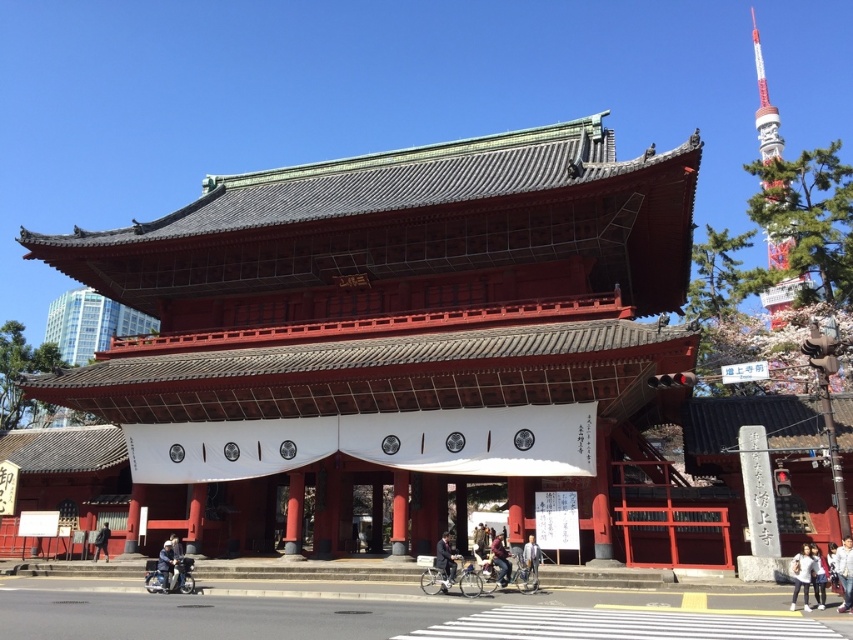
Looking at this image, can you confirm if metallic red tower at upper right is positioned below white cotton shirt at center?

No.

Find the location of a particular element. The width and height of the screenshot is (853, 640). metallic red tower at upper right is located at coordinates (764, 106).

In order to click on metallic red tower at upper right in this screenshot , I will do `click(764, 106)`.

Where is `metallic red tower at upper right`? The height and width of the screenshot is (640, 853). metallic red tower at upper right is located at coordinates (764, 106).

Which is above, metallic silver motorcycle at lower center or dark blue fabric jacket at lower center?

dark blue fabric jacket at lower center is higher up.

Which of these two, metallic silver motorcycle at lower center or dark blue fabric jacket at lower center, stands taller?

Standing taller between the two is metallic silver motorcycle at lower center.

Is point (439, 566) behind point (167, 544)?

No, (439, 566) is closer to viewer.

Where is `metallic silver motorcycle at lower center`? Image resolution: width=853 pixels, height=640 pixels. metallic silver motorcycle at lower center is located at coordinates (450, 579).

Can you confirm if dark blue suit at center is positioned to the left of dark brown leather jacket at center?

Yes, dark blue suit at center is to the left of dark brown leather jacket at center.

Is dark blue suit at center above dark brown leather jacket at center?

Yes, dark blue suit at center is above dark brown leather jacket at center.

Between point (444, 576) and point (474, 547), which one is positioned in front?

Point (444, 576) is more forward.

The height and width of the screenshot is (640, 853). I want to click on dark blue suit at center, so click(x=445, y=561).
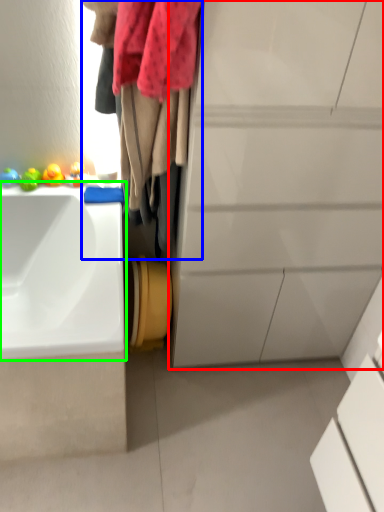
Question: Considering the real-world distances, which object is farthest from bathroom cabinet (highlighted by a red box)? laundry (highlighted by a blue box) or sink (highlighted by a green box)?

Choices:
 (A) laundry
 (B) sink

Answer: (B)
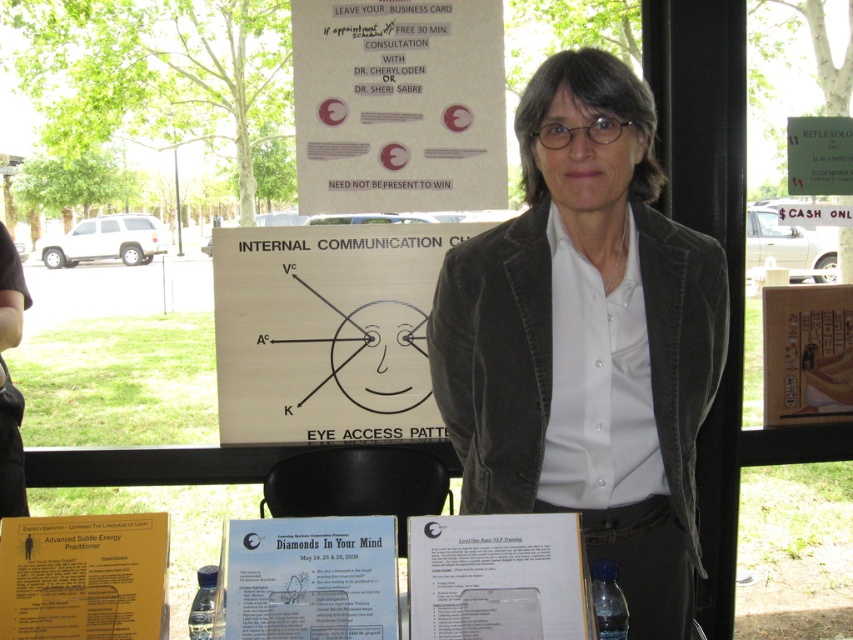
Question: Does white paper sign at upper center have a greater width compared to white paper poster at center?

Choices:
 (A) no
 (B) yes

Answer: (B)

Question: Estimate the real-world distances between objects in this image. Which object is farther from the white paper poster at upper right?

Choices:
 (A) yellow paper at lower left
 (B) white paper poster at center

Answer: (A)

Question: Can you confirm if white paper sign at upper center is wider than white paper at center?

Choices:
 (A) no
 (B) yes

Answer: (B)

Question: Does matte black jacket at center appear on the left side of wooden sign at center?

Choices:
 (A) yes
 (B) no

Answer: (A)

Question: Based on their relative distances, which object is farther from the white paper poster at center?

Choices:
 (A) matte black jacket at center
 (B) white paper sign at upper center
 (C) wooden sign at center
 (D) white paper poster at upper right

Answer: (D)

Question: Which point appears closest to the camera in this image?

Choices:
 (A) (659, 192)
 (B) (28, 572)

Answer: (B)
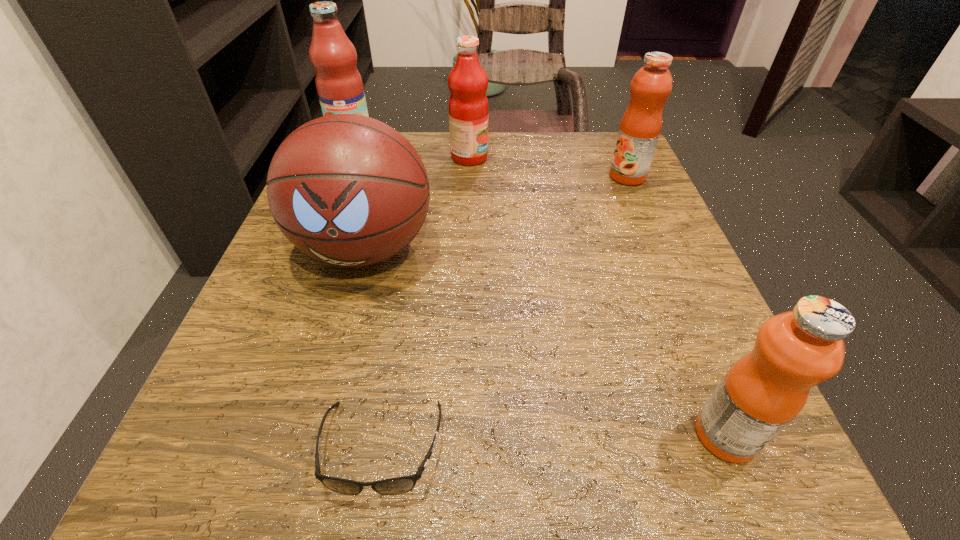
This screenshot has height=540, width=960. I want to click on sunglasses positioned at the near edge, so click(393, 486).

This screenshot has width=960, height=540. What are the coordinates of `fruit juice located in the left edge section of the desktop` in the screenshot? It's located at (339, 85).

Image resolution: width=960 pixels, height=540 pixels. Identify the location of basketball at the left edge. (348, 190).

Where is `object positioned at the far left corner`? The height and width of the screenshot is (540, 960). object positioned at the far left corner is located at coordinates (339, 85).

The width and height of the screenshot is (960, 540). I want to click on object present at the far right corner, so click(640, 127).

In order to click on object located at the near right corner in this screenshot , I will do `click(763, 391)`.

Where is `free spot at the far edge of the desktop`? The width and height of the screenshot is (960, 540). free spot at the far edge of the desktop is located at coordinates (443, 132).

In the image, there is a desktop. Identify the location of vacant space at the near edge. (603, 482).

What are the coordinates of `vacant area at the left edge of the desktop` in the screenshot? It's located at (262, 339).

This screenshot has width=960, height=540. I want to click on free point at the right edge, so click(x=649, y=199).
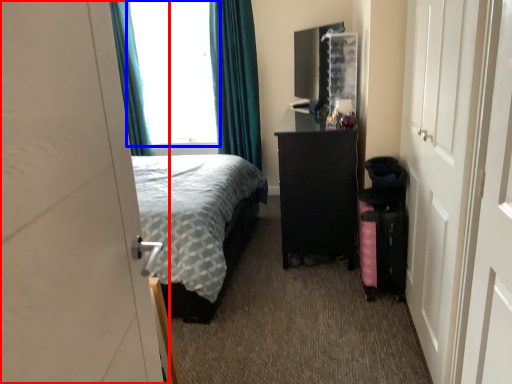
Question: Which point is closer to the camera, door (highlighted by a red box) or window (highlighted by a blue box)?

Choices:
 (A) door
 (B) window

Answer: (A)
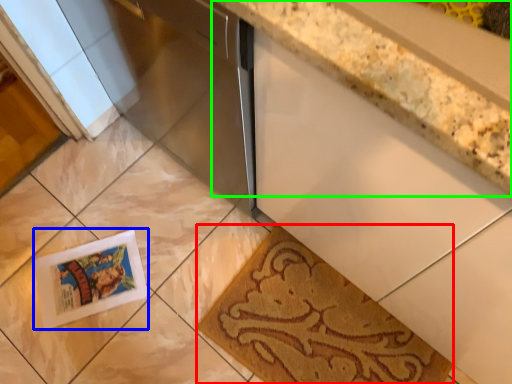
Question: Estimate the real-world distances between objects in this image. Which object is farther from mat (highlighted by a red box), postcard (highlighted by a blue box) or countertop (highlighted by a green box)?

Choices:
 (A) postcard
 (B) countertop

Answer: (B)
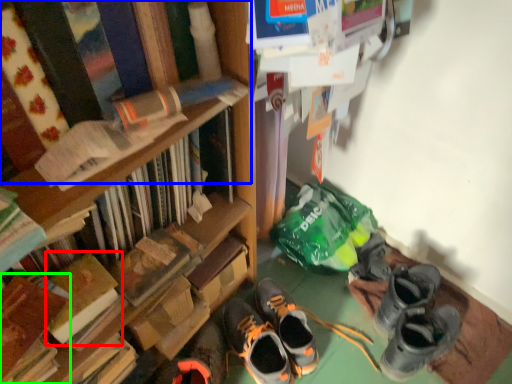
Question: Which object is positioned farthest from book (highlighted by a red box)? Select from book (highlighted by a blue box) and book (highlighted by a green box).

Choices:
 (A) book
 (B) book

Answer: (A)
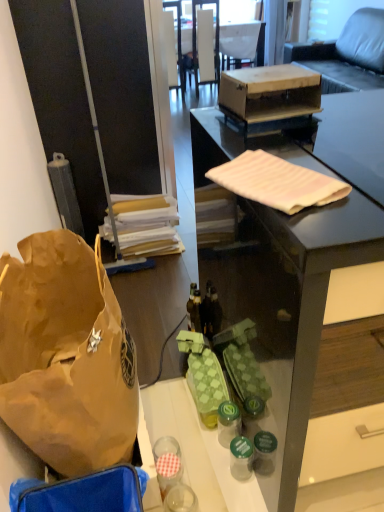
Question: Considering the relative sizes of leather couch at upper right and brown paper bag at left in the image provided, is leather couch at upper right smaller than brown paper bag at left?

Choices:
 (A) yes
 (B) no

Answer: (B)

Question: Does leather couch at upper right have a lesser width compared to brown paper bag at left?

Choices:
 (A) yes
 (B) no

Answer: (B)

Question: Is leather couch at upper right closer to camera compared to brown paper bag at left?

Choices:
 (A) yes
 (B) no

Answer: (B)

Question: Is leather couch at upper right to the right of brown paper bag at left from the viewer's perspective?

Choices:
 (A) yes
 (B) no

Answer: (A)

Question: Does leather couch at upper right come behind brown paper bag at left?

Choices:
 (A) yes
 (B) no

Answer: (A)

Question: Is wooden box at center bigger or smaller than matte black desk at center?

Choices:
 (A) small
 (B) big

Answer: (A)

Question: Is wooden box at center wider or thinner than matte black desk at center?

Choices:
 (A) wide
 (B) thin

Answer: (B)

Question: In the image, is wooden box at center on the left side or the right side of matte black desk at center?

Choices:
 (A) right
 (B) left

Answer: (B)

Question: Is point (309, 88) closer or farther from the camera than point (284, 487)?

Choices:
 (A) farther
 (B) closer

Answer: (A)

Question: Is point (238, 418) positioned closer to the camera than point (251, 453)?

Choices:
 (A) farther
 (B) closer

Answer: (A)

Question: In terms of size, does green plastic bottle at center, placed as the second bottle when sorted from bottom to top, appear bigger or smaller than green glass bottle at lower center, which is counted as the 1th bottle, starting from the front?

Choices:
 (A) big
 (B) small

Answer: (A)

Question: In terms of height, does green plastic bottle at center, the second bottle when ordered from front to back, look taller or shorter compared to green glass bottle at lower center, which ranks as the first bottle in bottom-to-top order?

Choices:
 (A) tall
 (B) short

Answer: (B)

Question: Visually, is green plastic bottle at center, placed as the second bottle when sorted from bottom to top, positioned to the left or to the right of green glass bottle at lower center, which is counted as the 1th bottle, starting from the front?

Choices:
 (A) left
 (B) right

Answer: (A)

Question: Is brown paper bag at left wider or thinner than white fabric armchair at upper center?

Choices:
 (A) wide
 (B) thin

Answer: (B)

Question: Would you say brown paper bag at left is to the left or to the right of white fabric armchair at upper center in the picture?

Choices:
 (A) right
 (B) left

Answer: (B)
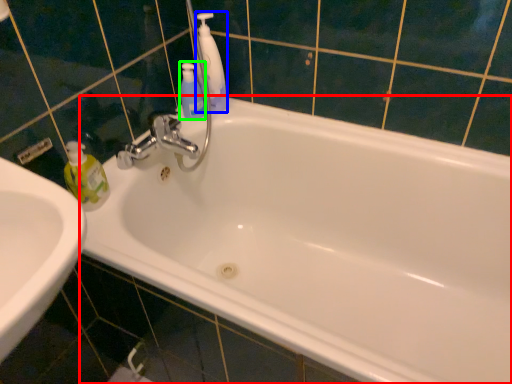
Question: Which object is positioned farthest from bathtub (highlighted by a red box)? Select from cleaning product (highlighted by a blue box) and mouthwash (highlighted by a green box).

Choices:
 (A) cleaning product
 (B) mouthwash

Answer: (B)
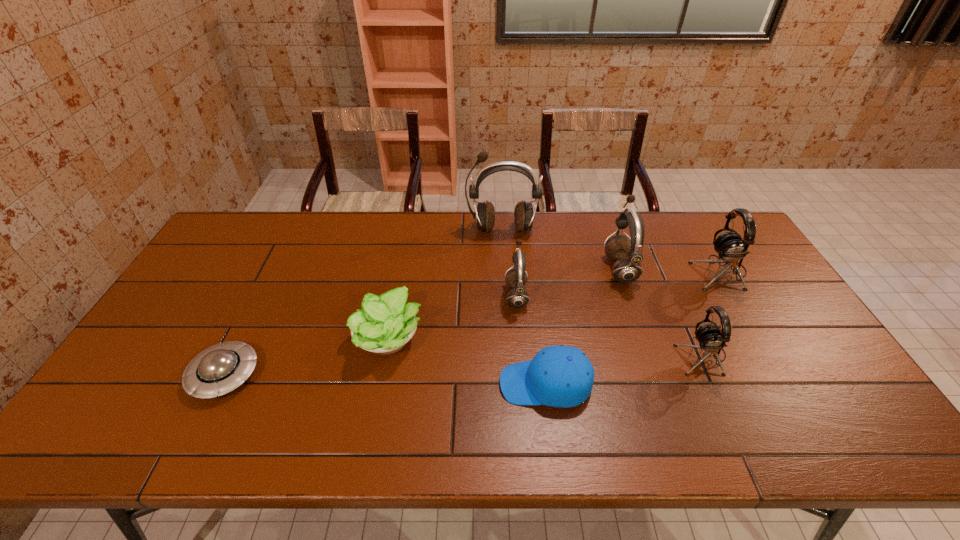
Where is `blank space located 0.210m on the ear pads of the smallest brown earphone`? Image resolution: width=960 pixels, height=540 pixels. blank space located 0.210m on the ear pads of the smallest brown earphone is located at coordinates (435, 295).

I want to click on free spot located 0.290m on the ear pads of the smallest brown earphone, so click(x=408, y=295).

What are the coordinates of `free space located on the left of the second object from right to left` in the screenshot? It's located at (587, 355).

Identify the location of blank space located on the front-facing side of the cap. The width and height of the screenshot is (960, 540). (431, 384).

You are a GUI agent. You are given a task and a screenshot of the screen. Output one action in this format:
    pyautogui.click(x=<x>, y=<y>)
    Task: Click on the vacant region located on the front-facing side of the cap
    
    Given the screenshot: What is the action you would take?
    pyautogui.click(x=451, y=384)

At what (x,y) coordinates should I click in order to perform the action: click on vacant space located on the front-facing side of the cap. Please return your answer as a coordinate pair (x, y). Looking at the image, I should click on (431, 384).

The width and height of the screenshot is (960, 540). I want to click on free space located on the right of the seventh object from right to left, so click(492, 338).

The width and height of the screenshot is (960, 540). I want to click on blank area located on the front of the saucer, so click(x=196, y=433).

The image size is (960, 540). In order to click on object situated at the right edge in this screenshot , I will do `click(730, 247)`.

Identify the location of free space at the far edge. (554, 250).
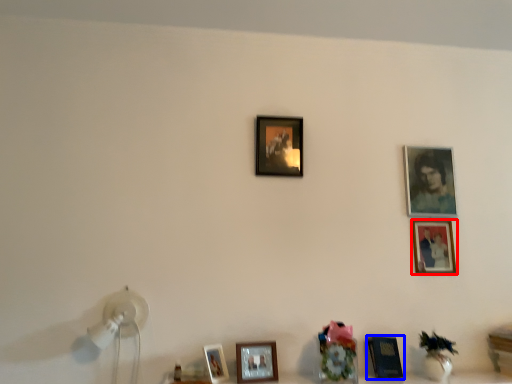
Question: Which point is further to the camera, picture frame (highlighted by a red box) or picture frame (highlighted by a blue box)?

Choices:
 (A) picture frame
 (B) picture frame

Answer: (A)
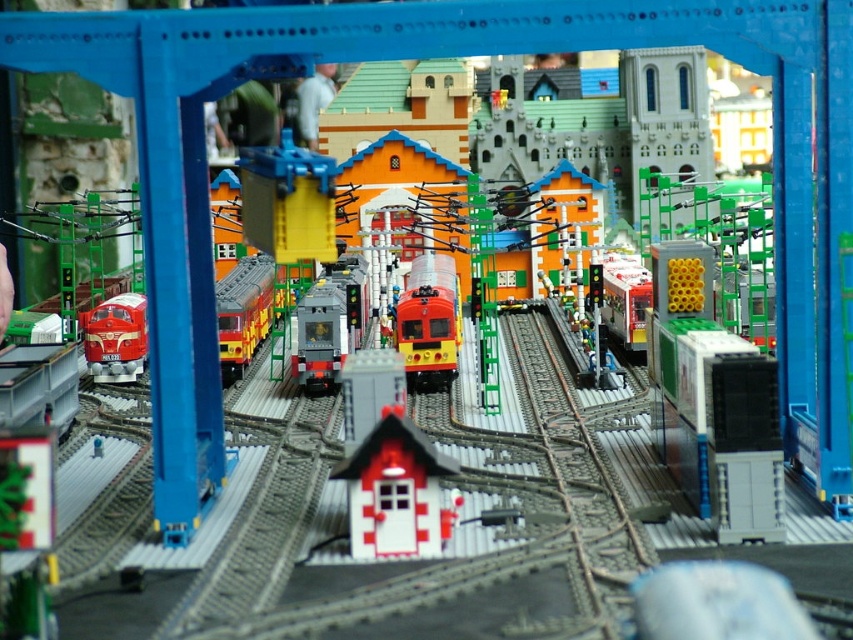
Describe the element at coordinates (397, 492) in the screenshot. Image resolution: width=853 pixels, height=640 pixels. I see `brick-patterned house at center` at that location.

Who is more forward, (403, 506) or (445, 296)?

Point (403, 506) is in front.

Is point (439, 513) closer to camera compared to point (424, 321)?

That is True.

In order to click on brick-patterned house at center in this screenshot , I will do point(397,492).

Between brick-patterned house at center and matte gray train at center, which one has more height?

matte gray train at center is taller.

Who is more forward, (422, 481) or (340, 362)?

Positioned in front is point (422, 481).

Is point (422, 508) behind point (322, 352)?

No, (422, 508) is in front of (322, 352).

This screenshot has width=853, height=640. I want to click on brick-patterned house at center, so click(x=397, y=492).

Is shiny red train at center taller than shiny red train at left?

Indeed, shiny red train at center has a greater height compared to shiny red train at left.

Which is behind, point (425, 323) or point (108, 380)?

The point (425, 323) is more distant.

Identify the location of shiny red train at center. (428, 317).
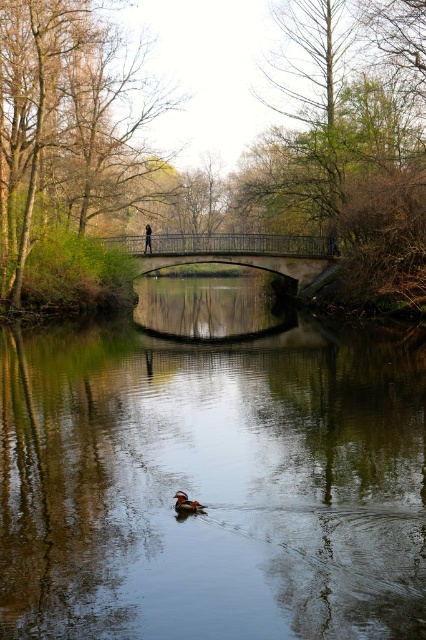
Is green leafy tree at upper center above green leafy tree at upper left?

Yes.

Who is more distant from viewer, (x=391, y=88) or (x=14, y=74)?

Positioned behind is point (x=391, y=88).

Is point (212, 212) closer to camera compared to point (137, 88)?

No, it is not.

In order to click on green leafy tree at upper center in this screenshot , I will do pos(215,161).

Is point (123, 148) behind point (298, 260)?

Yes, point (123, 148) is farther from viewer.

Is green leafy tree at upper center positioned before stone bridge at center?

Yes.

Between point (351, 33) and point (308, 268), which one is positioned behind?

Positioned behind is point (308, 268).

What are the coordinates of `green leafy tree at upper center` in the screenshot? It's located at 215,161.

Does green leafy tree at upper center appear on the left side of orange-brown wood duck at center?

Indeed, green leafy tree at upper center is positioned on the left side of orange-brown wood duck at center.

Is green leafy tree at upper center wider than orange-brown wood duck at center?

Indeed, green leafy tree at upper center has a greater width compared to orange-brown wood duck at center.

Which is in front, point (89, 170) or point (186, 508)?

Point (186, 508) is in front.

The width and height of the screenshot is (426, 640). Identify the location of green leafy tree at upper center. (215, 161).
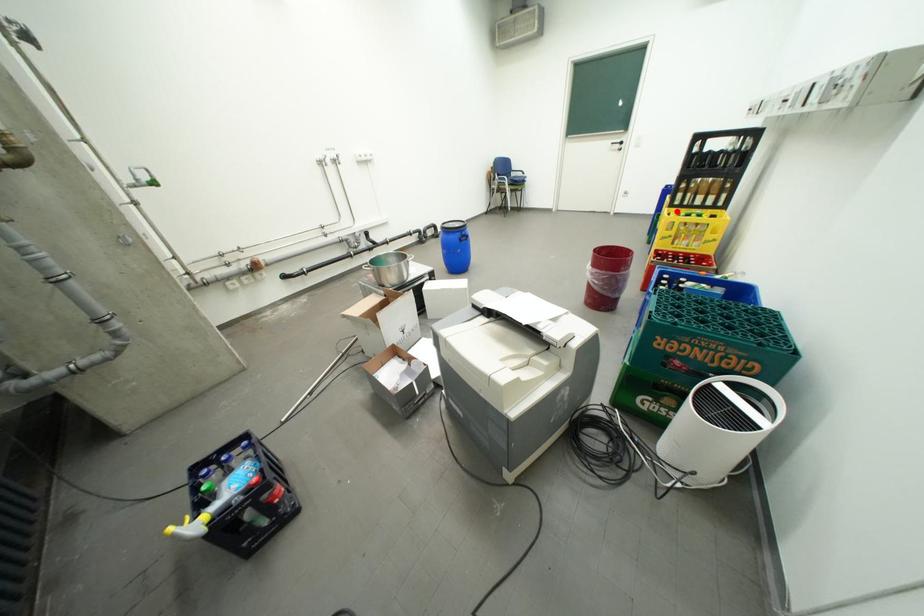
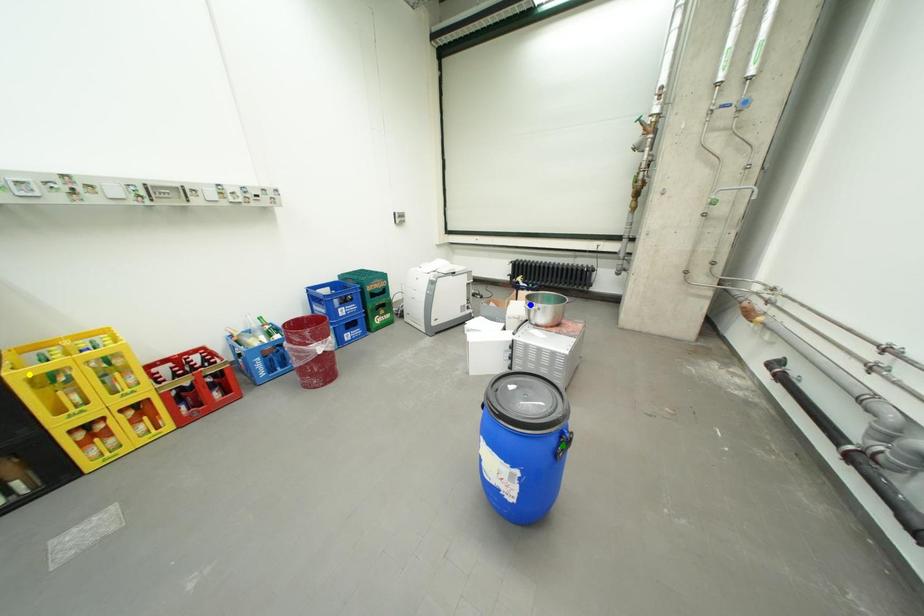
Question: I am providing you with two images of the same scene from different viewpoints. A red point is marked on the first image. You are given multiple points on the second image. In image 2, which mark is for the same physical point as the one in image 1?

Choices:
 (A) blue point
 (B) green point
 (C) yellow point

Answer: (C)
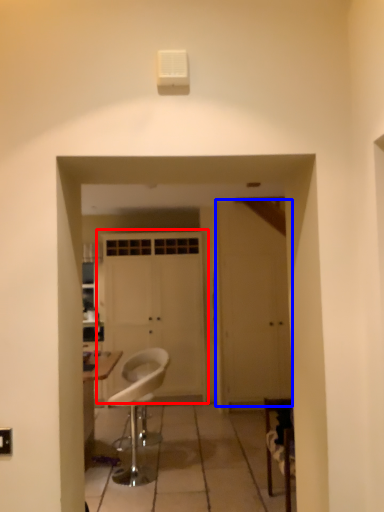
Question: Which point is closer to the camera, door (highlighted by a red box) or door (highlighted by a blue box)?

--------------------------------

[ABOUT THIS EXERCISE] Lay out the data from its beginning through the line containing "(640, 853). metallic", including that line, as a JSON list of strings with one string per line. Omit blank lines and leave out the pictures.

[EXERCISE OUTPUT]
[
  "Looking at this image, can you confirm if metallic red tower at upper right is positioned below white cotton shirt at center?",
  "No.",
  "Find the location of a particular element. The width and height of the screenshot is (853, 640). metallic red tower at upper right is located at coordinates (764, 106).",
  "In order to click on metallic red tower at upper right in this screenshot , I will do `click(764, 106)`.",
  "Where is `metallic red tower at upper right`? The height and width of the screenshot is (640, 853). metallic red tower at upper right is located at coordinates (764, 106)."
]